* DATA FOR THIS TASK *
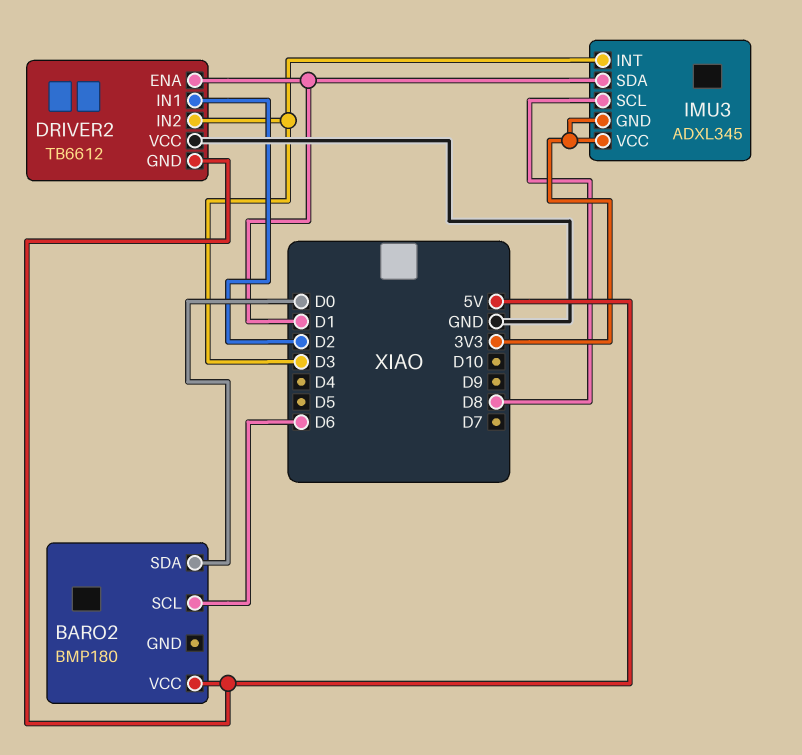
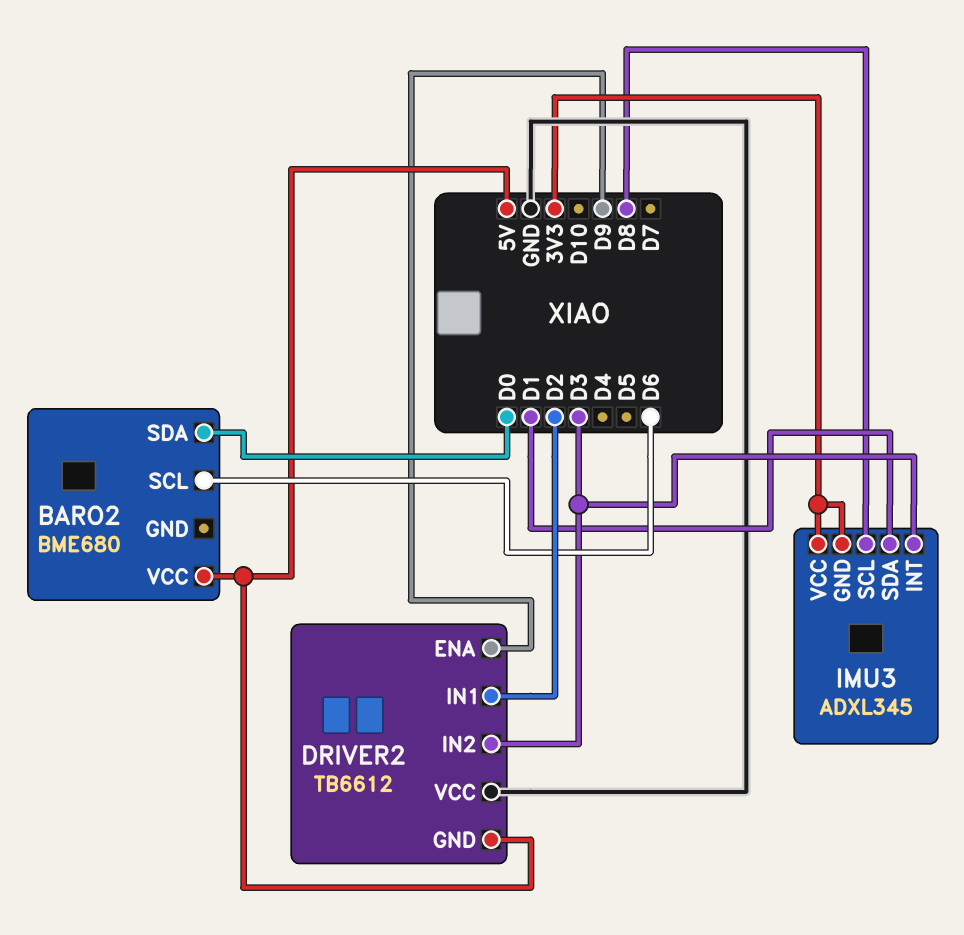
BARO2: BMP180 -> BME680
DRIVER2 pin ENA: D1 -> D9

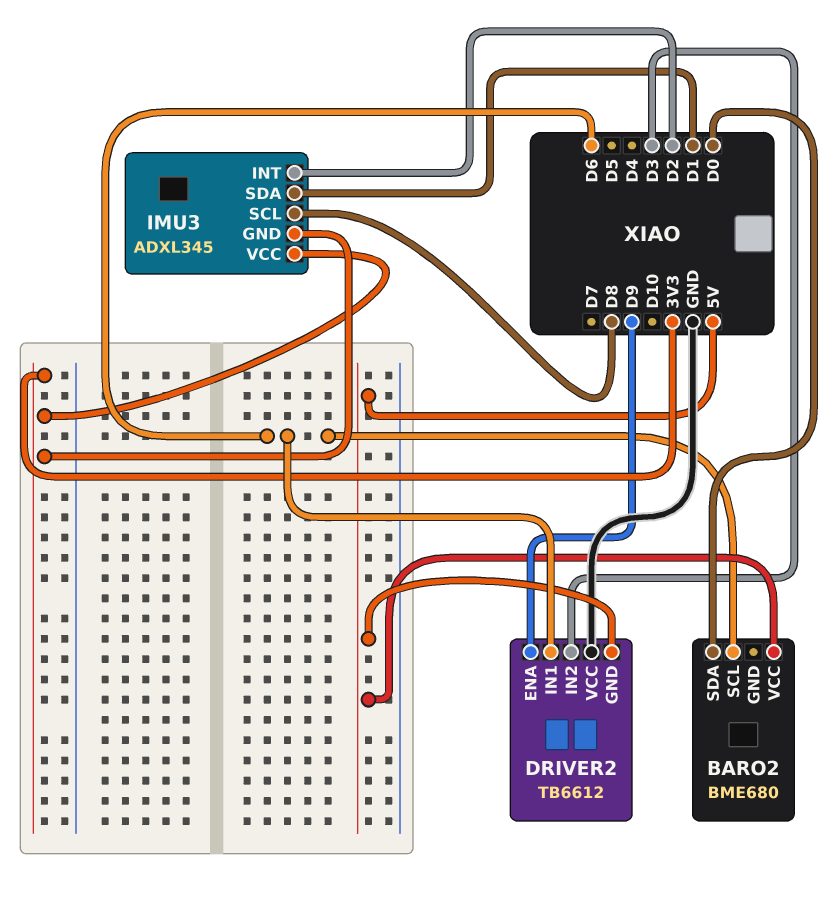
DRIVER2 pin IN1: D2 -> D6
IMU3 pin INT: D3 -> D2

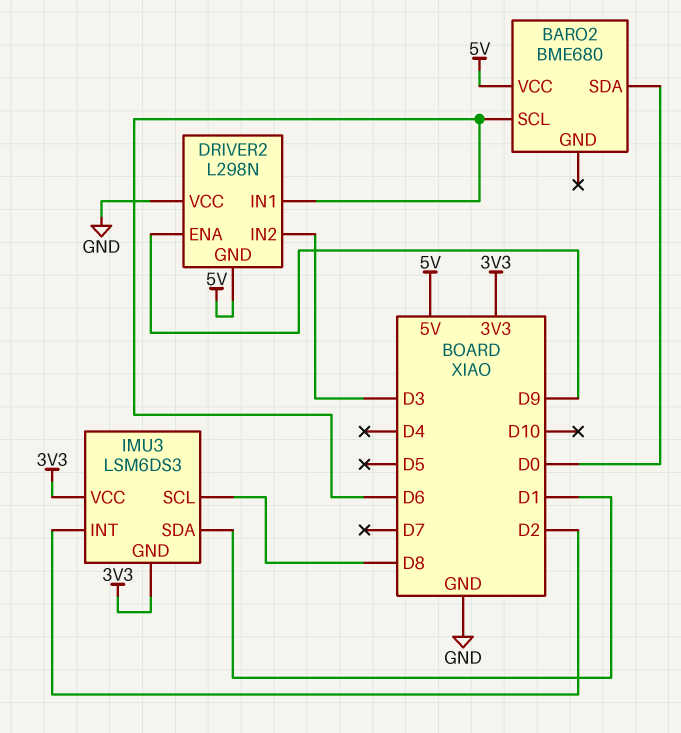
DRIVER2: TB6612 -> L298N
IMU3: ADXL345 -> LSM6DS3

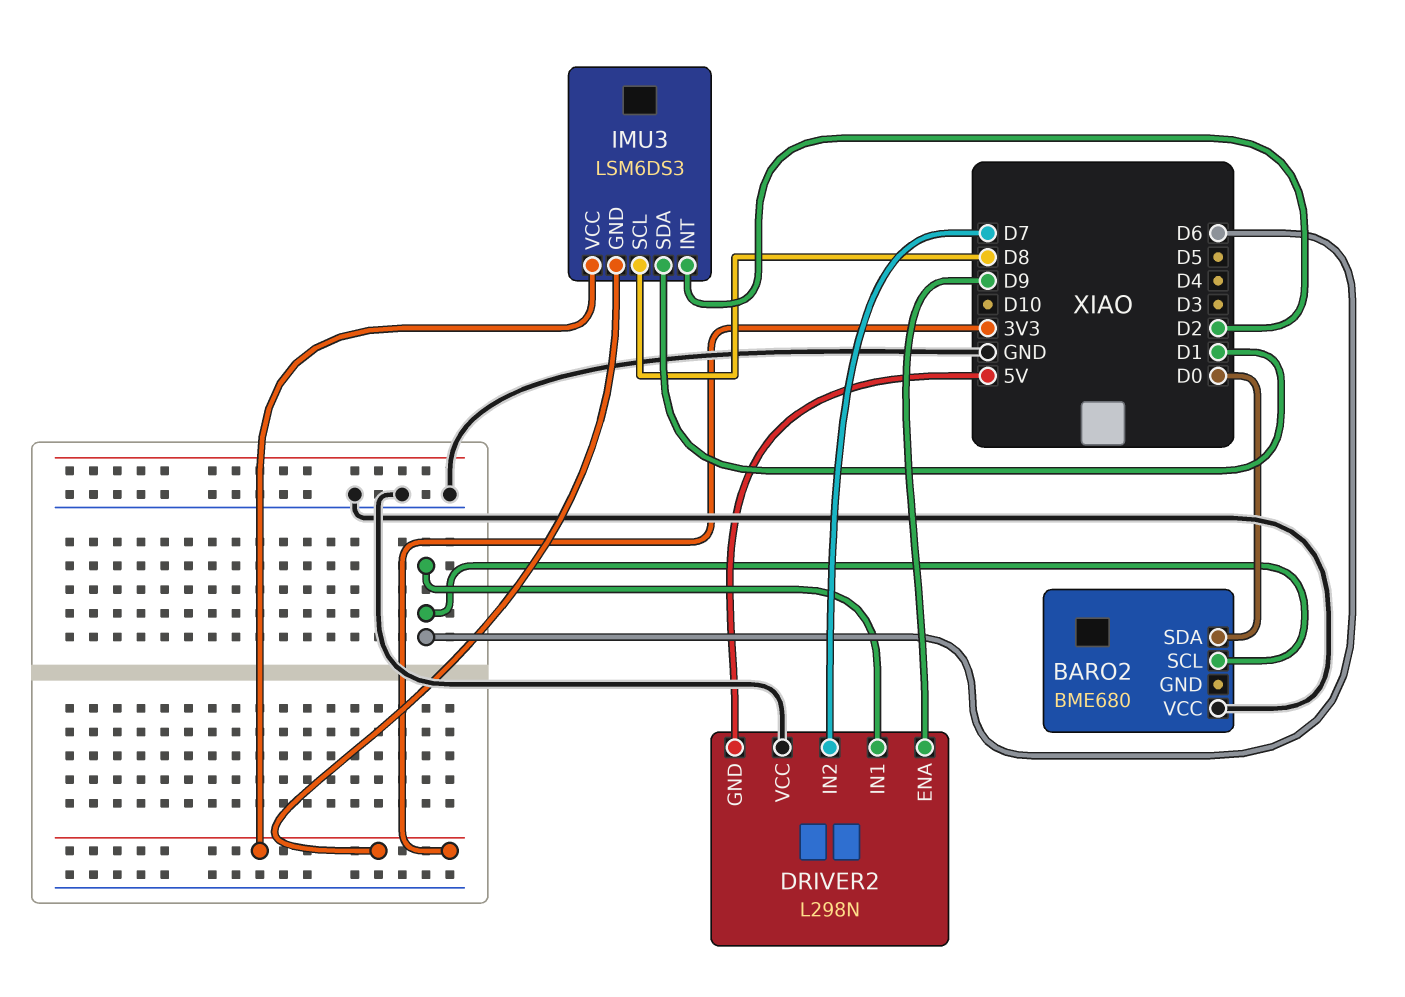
BARO2 pin VCC: 5V -> GND
DRIVER2 pin IN2: D3 -> D7

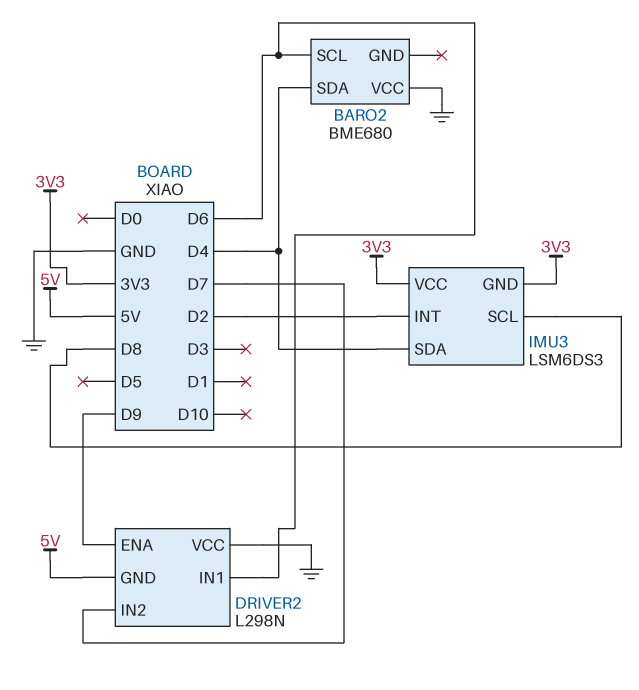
BARO2 pin SDA: D0 -> D4
IMU3 pin SDA: D1 -> D4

* TASK GOAL *
Find the line containing "IMU3: ADXL345 -> LSM6DS3" in the records above, then copy it and every line after it exactly, through the last one, without any pictures.

* COMPLETED EXERCISE *
IMU3: ADXL345 -> LSM6DS3

BARO2 pin VCC: 5V -> GND
DRIVER2 pin IN2: D3 -> D7

BARO2 pin SDA: D0 -> D4
IMU3 pin SDA: D1 -> D4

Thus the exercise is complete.